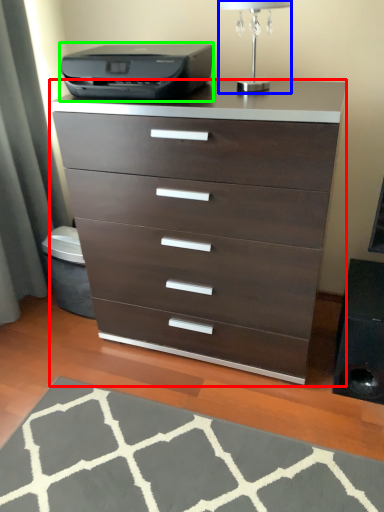
Question: Which object is positioned farthest from chest of drawers (highlighted by a red box)? Select from table lamp (highlighted by a blue box) and printer (highlighted by a green box).

Choices:
 (A) table lamp
 (B) printer

Answer: (A)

----

**WORK TO DO:** Copy all of the data above word for word, omitting the picture.

**COMPLETED EXERCISE:**
Question: Which object is positioned farthest from chest of drawers (highlighted by a red box)? Select from table lamp (highlighted by a blue box) and printer (highlighted by a green box).

Choices:
 (A) table lamp
 (B) printer

Answer: (A)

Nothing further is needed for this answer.